Brief
Return the listing below unchanged, except that the pictures are dropped.

Source data
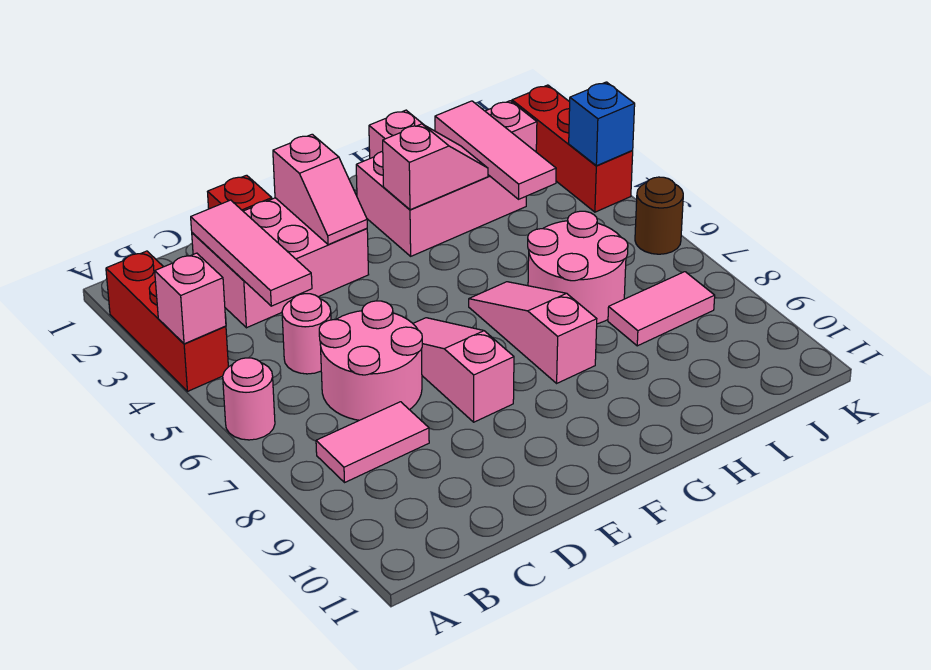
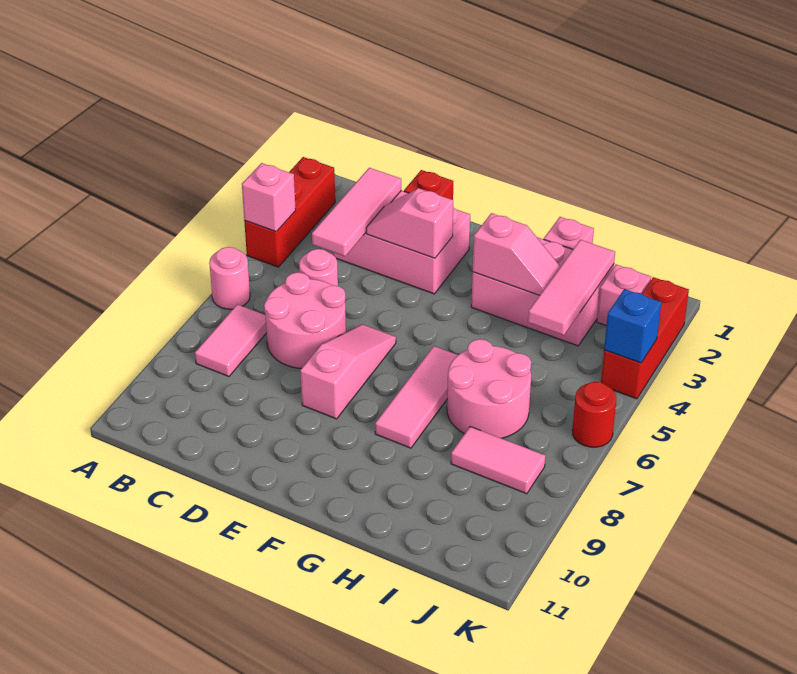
pink tile B8:C8 level 1 -> pink tile B7:B8 level 1
pink slope E2:E3 level 2 top 2 -> pink slope D3:E3 level 2 top E
pink slope G6:G8 level 1 top 8 -> pink tile G6:G8 level 1
brown round brick K6 level 1 -> red round brick K6 level 1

Exercise answer
pink tile B8:C8 level 1 -> pink tile B7:B8 level 1
pink slope E2:E3 level 2 top 2 -> pink slope D3:E3 level 2 top E
pink slope G6:G8 level 1 top 8 -> pink tile G6:G8 level 1
brown round brick K6 level 1 -> red round brick K6 level 1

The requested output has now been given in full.